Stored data

>>>>>

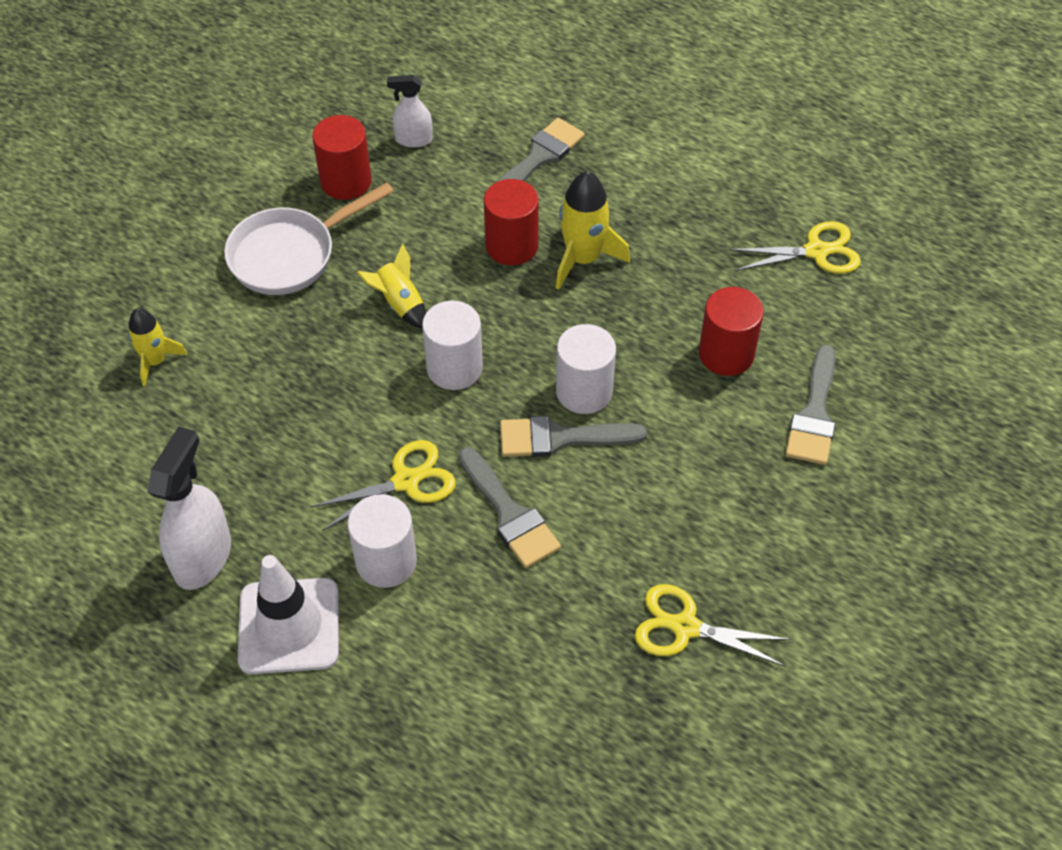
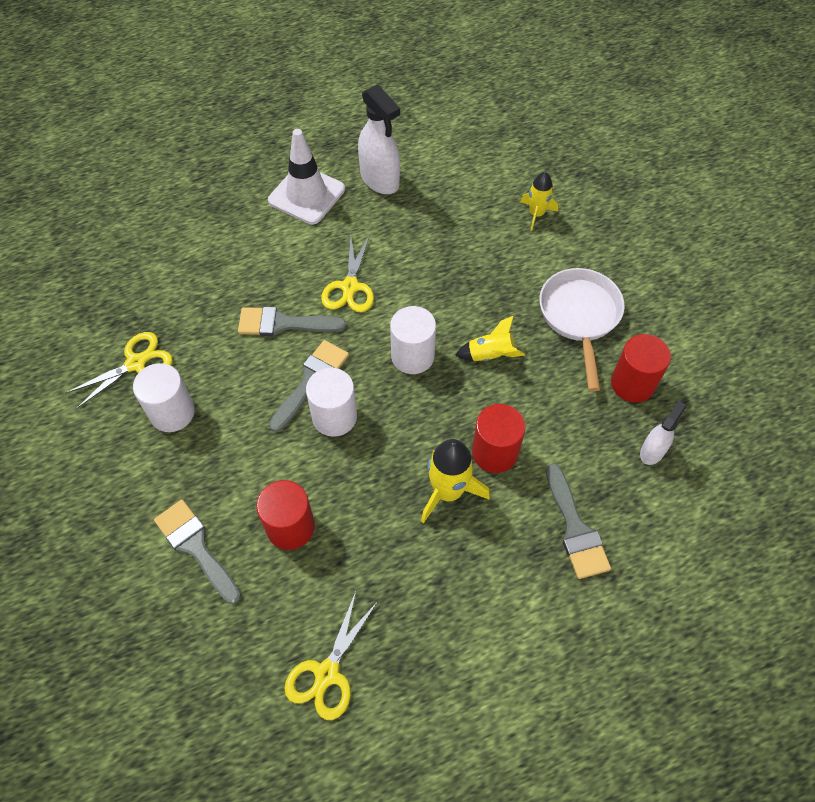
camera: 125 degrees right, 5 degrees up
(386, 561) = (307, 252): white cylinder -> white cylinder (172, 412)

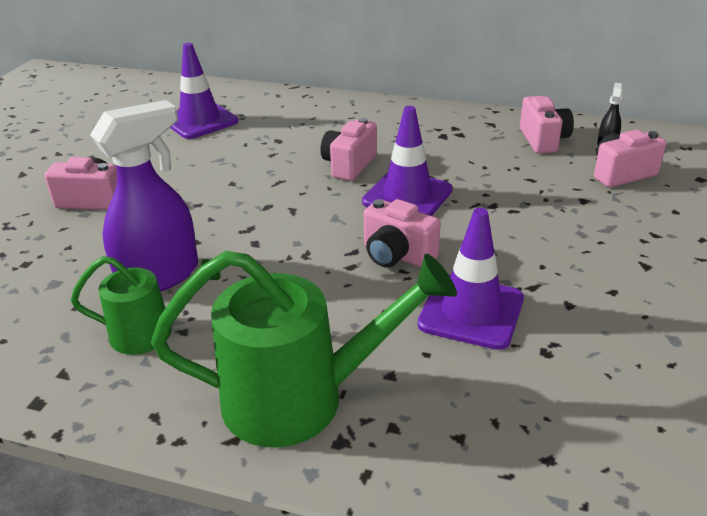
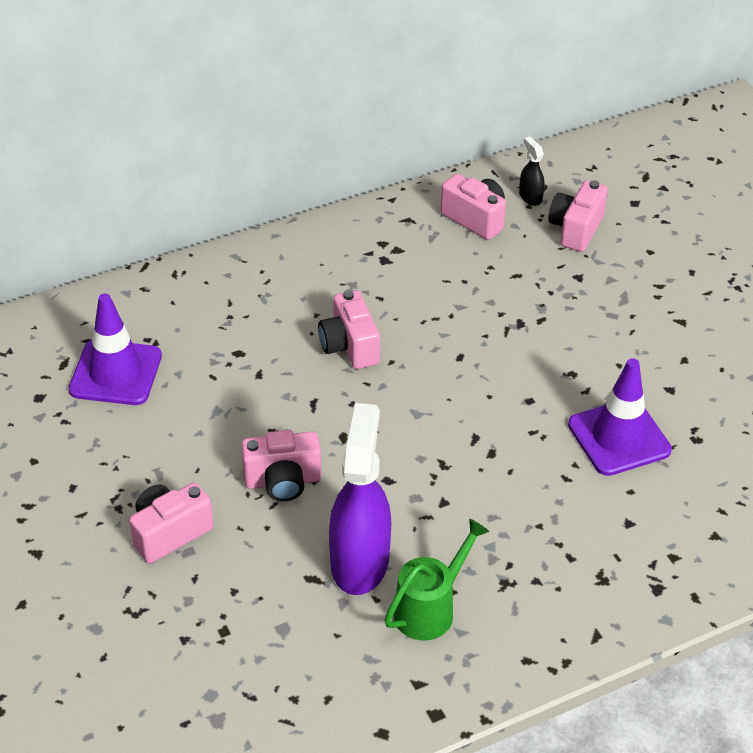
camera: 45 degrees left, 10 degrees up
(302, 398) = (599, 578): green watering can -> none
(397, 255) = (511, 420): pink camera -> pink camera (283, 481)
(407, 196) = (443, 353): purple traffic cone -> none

<<<<<
>>>>>

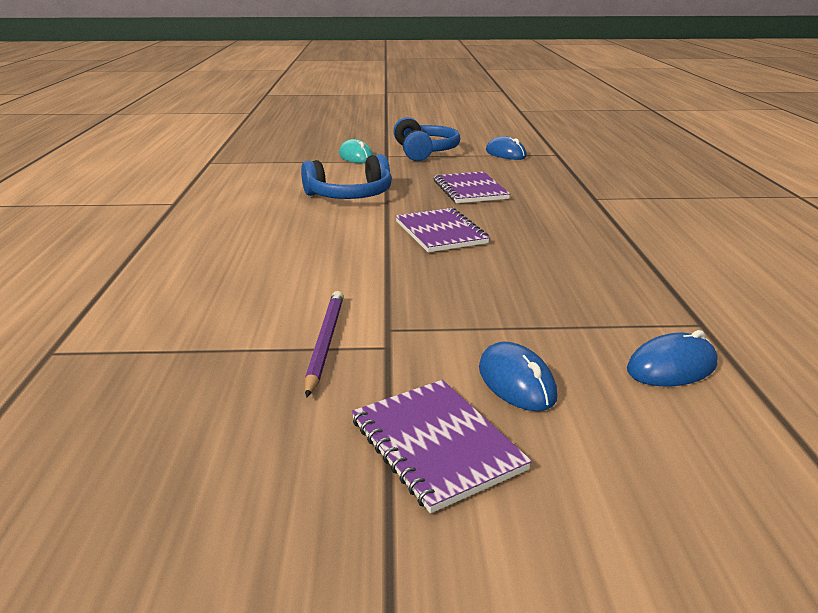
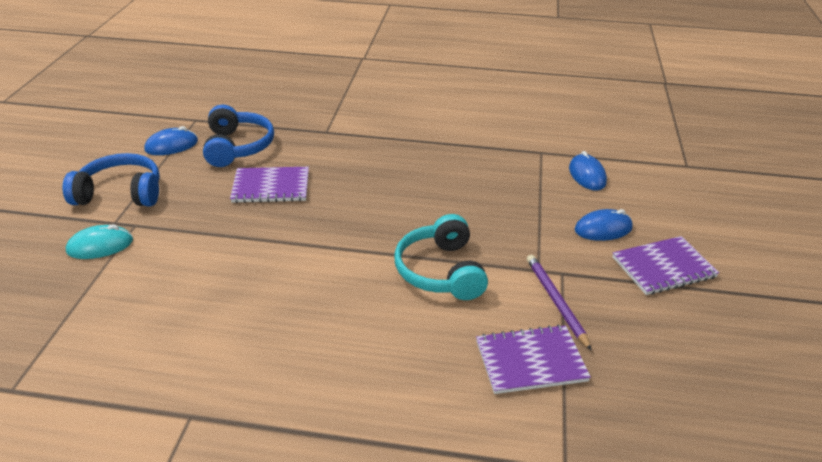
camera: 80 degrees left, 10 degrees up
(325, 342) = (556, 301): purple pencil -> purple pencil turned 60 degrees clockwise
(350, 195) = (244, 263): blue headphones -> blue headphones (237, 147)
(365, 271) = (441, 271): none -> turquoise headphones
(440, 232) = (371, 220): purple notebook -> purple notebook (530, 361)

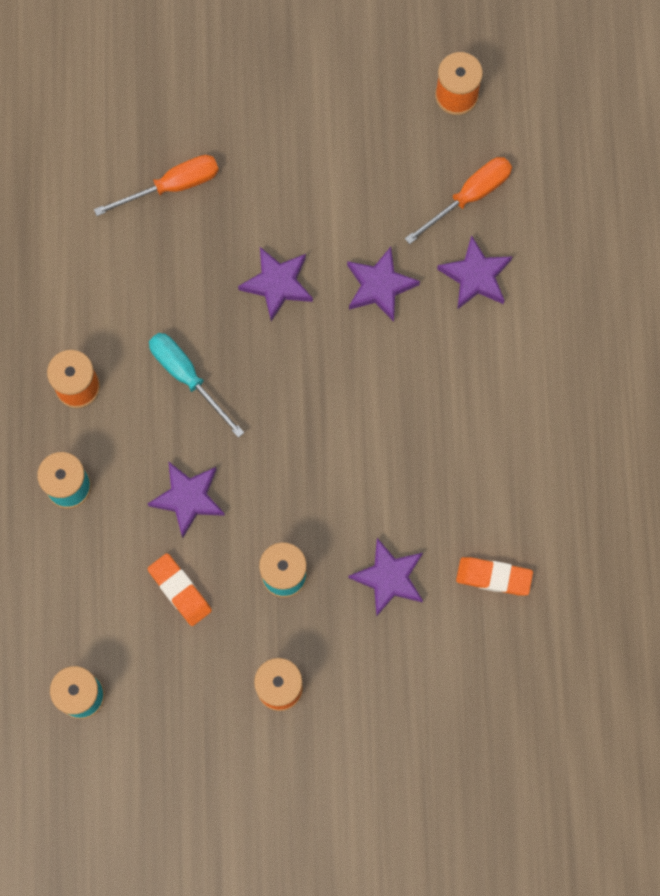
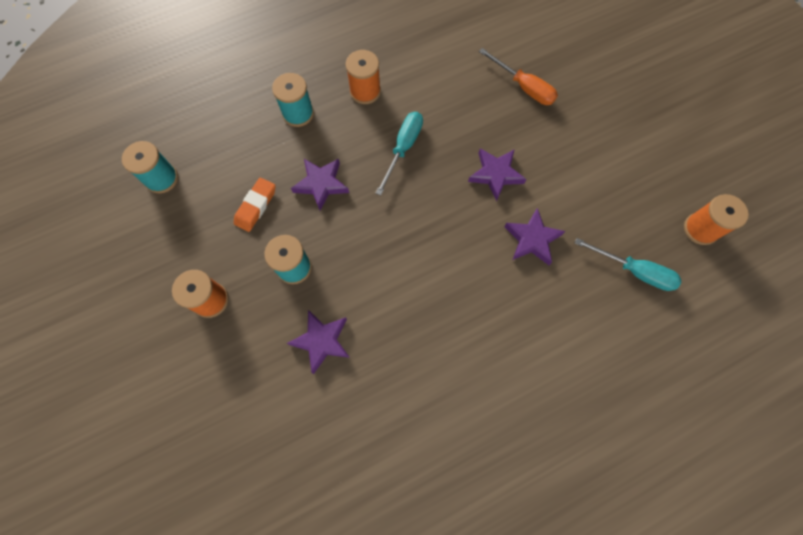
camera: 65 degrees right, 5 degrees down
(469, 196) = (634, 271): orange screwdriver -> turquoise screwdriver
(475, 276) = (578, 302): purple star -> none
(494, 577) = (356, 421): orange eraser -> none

<<<<<
>>>>>

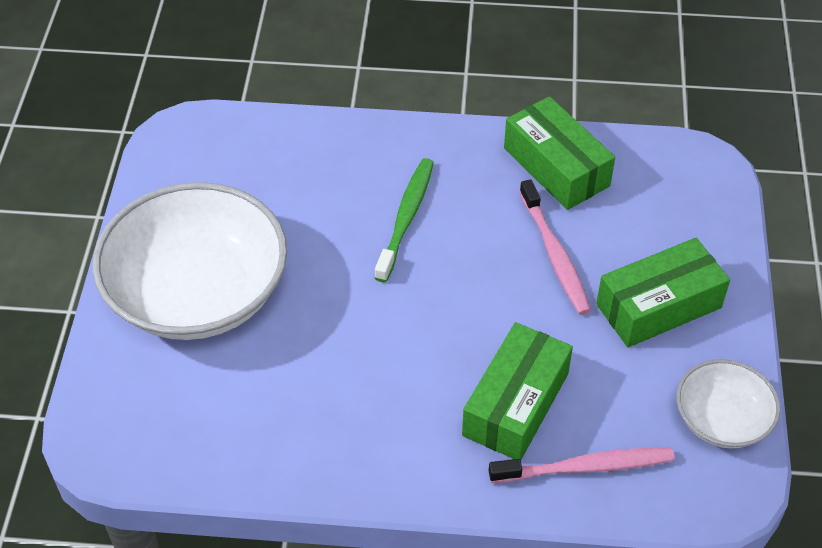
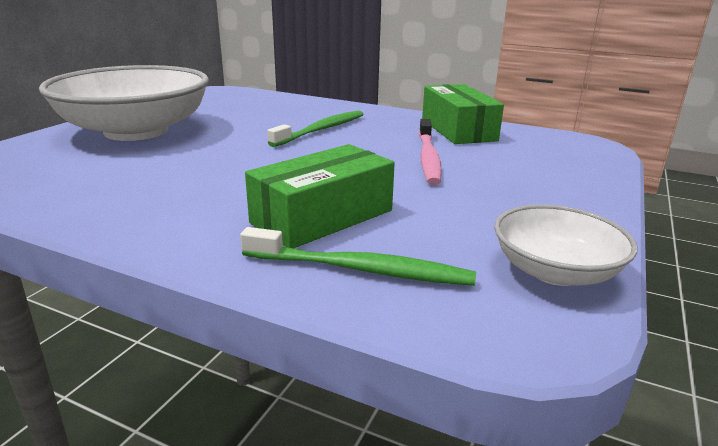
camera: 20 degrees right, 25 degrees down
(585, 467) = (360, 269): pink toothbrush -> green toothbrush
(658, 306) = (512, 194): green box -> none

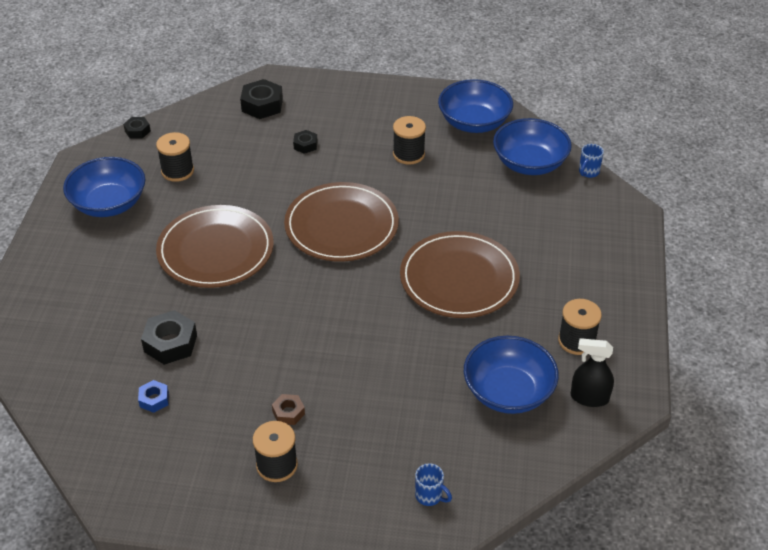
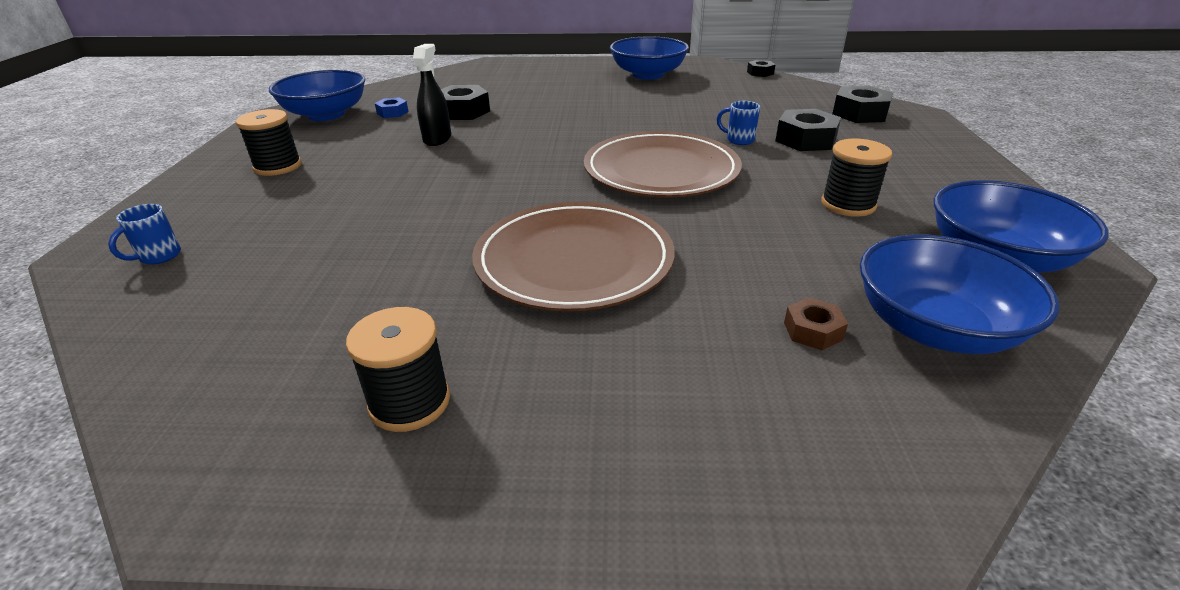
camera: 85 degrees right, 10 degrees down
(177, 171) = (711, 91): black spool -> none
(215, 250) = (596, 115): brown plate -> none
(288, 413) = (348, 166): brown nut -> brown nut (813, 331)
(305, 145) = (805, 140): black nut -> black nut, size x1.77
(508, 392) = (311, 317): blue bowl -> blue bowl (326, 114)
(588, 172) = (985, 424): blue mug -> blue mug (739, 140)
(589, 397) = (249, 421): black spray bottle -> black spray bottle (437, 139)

<<<<<

#### GOAL OF THE EXERCISE
For the word "left", say how many lines of the data include it, with nothing else in the reply.

#### ANSWER
2